** Requirement **
Copy out each line of the listing below word for word, omitting the pictures.
── Extracted records ──
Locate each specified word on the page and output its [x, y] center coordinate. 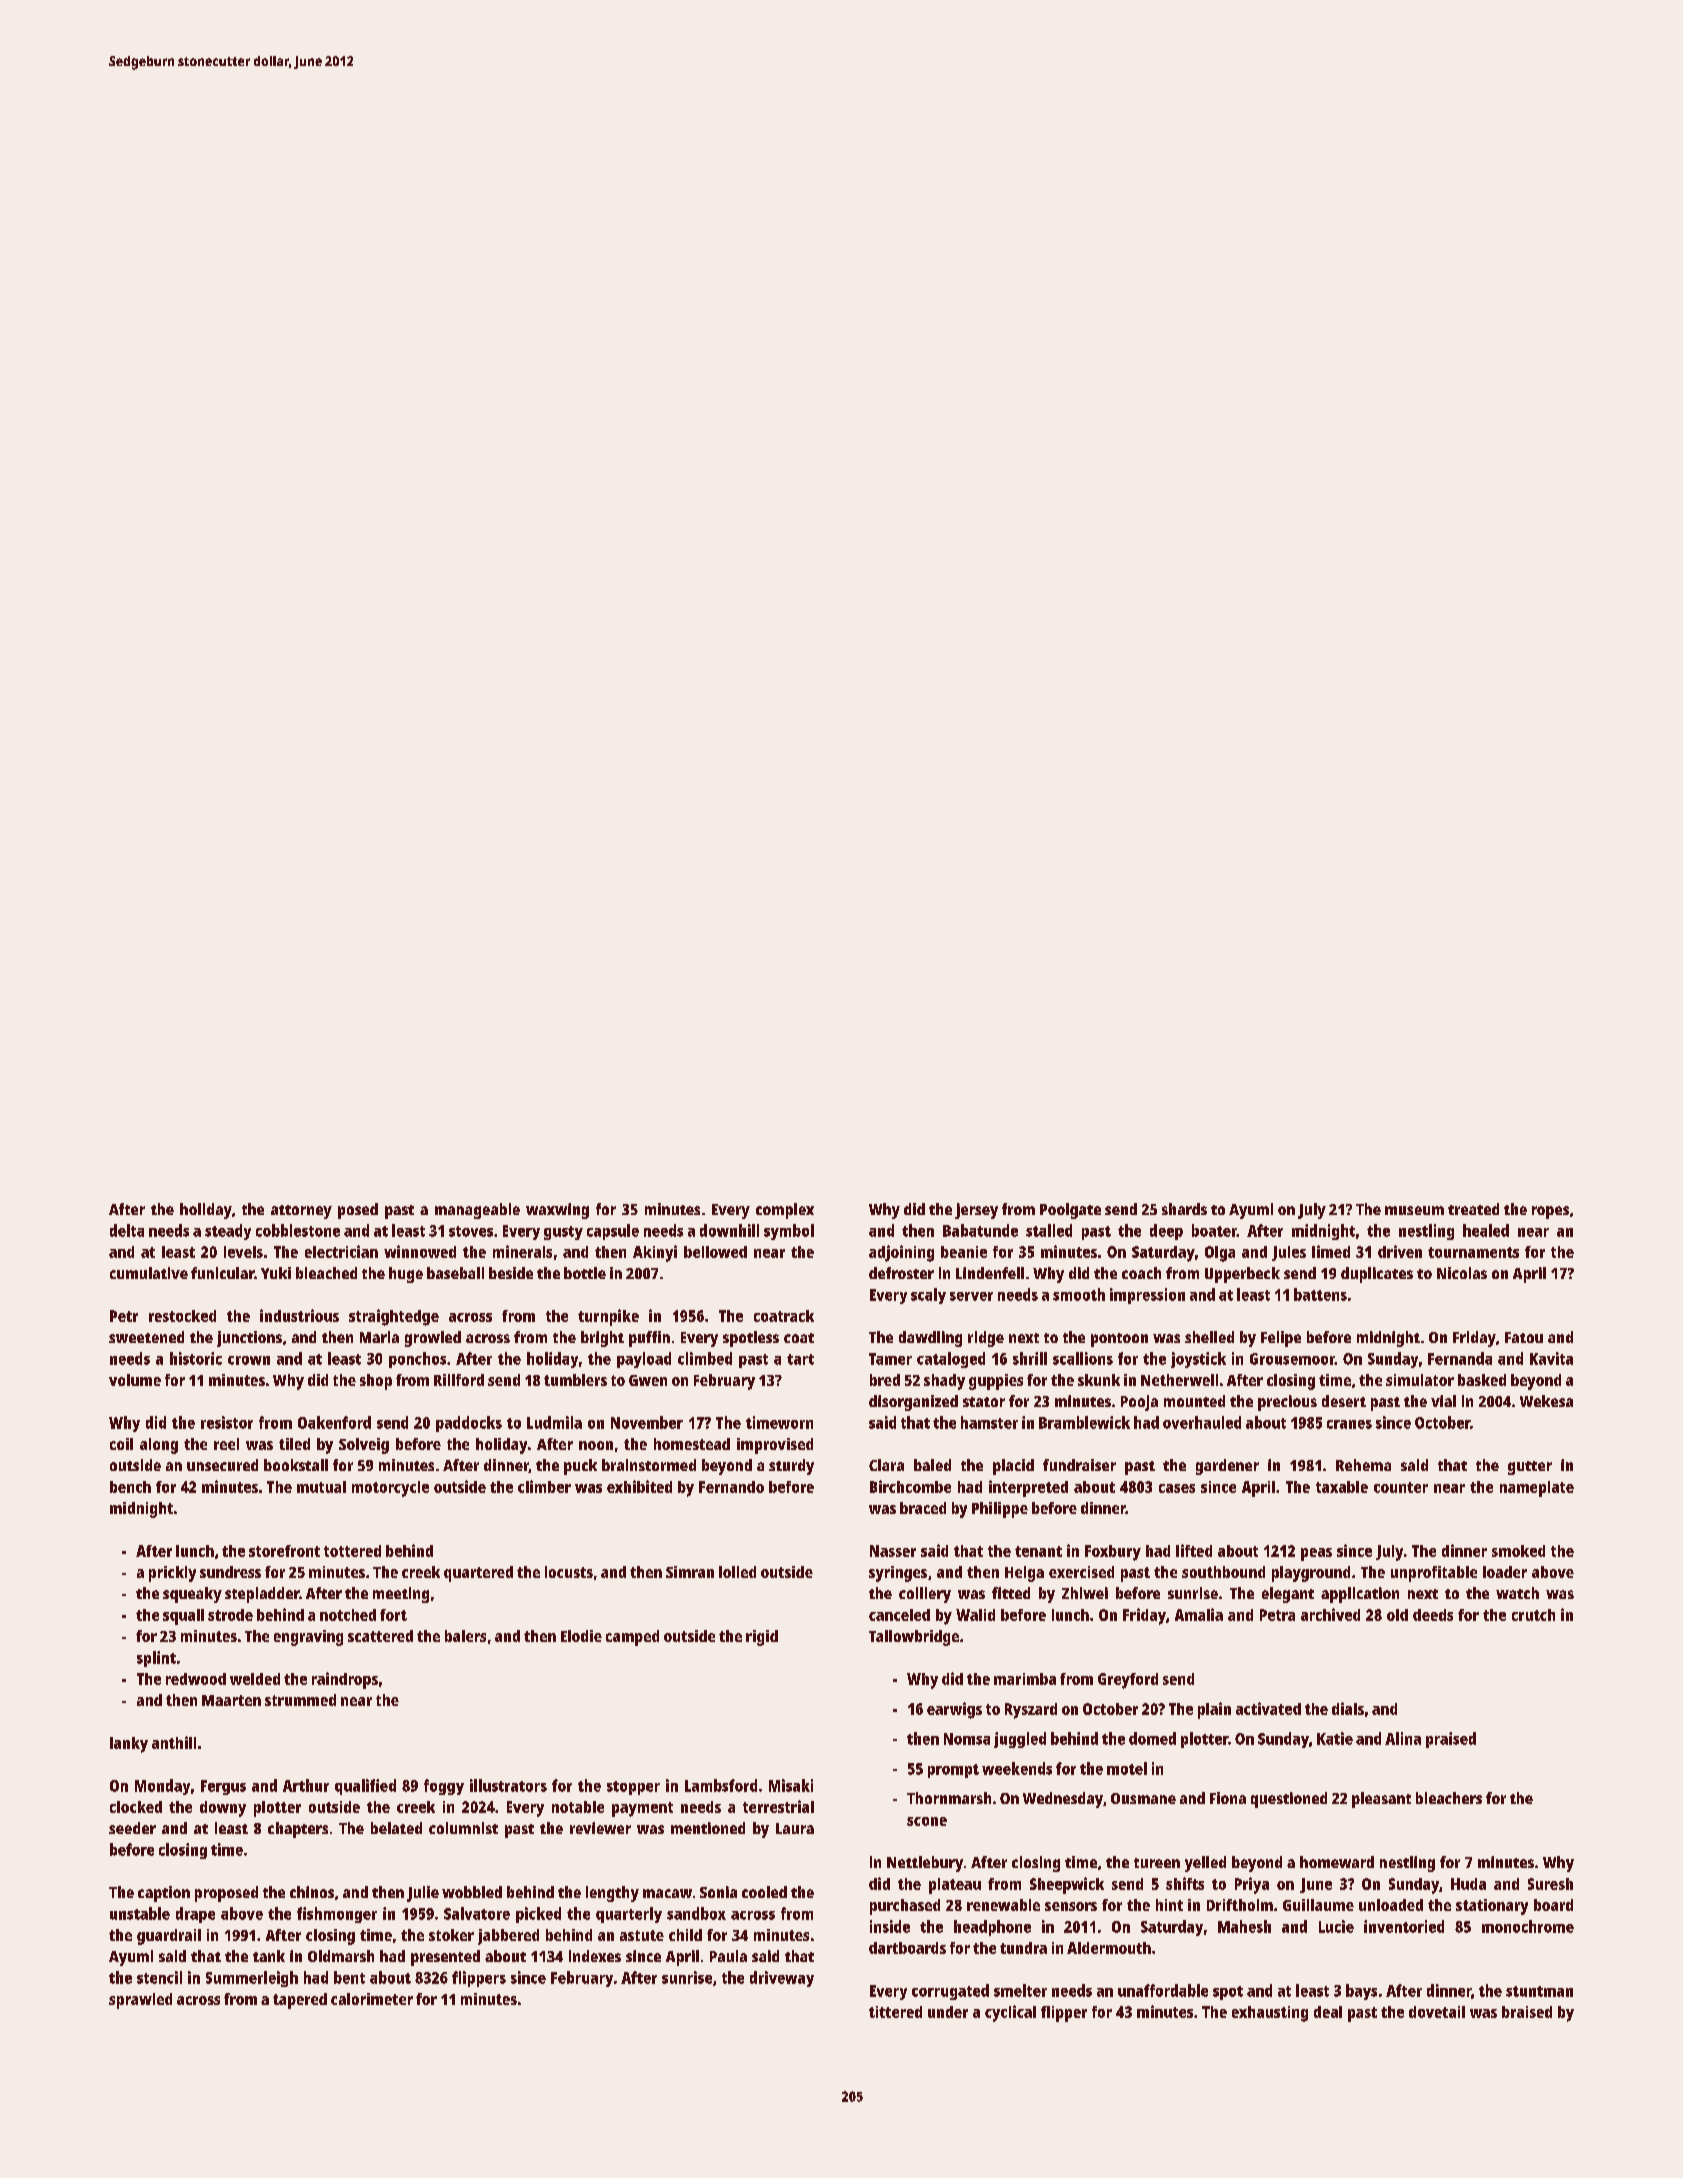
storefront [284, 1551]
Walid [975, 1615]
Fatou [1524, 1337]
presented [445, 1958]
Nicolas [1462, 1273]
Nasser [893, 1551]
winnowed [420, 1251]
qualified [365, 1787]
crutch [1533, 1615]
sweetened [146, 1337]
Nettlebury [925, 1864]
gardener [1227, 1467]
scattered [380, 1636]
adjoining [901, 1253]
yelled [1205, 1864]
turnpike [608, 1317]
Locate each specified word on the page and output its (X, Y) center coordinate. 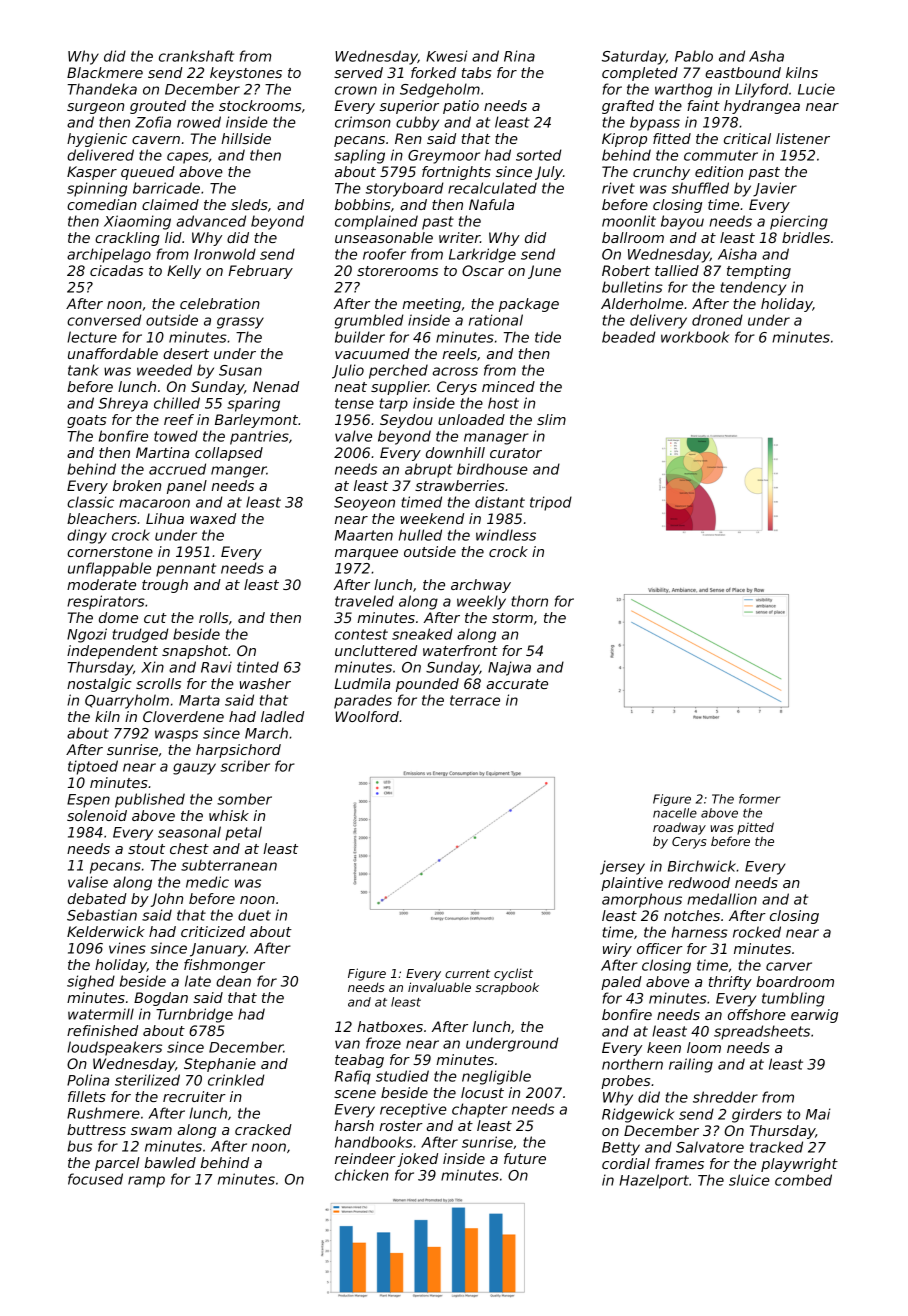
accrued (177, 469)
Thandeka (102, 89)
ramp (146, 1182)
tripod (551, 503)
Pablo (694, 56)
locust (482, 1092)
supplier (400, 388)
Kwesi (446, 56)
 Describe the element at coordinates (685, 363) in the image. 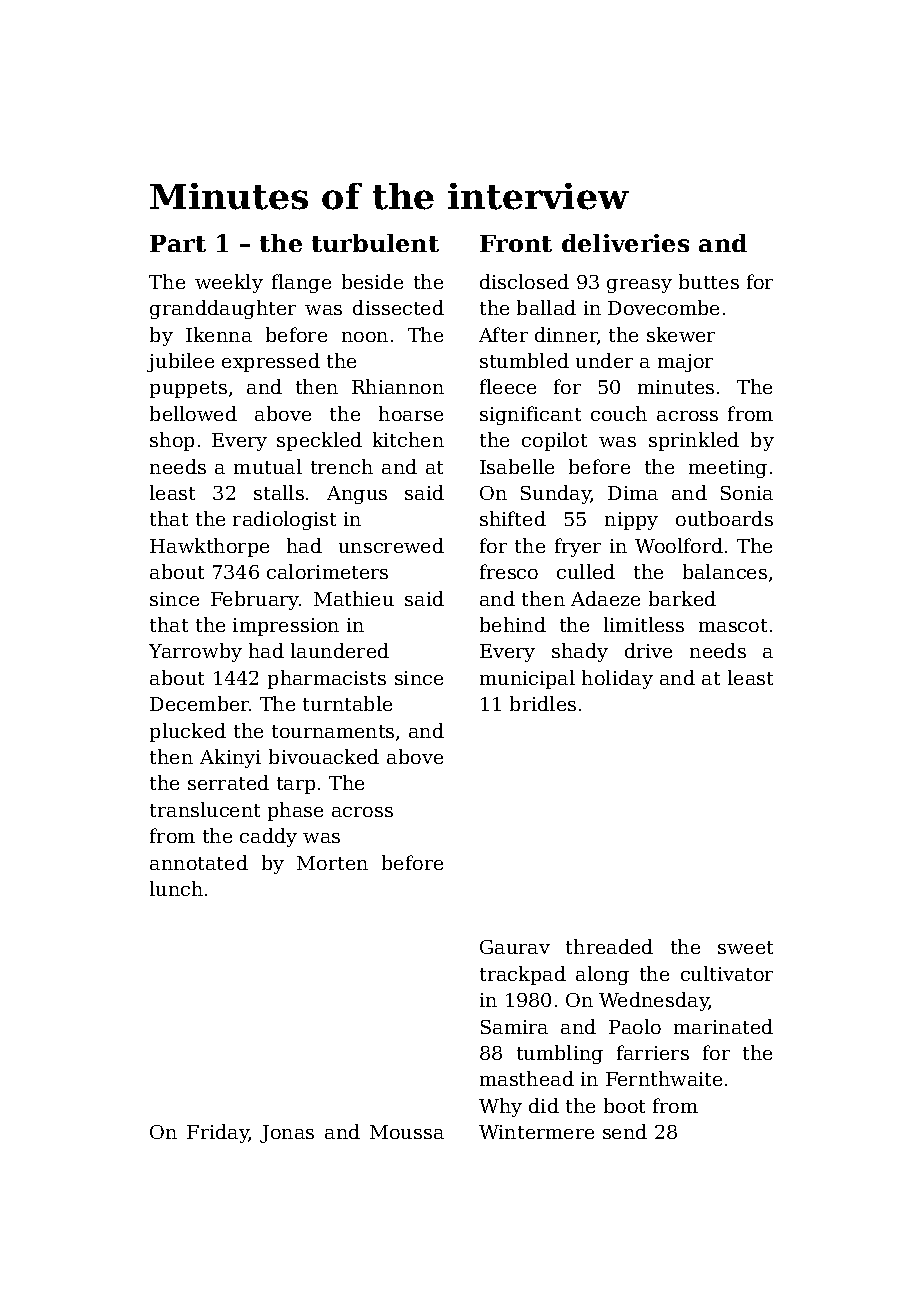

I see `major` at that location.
───
** Response **
Locate each specified word on the page and output its [x, y] center coordinate. 
storefront [284, 1551]
Walid [975, 1615]
Fatou [1524, 1337]
presented [445, 1958]
Nicolas [1462, 1273]
Nasser [893, 1551]
winnowed [420, 1251]
qualified [365, 1787]
crutch [1533, 1615]
sweetened [146, 1337]
Nettlebury [925, 1864]
gardener [1227, 1467]
scattered [380, 1636]
adjoining [901, 1253]
yelled [1205, 1864]
turnpike [608, 1317]
Locate each specified word on the page and output its (X, Y) center coordinate. 
accrued (177, 469)
Thandeka (102, 89)
ramp (146, 1182)
tripod (551, 503)
Pablo (694, 56)
locust (482, 1092)
supplier (400, 388)
Kwesi (446, 56)
 Describe the element at coordinates (685, 363) in the image. 

I see `major` at that location.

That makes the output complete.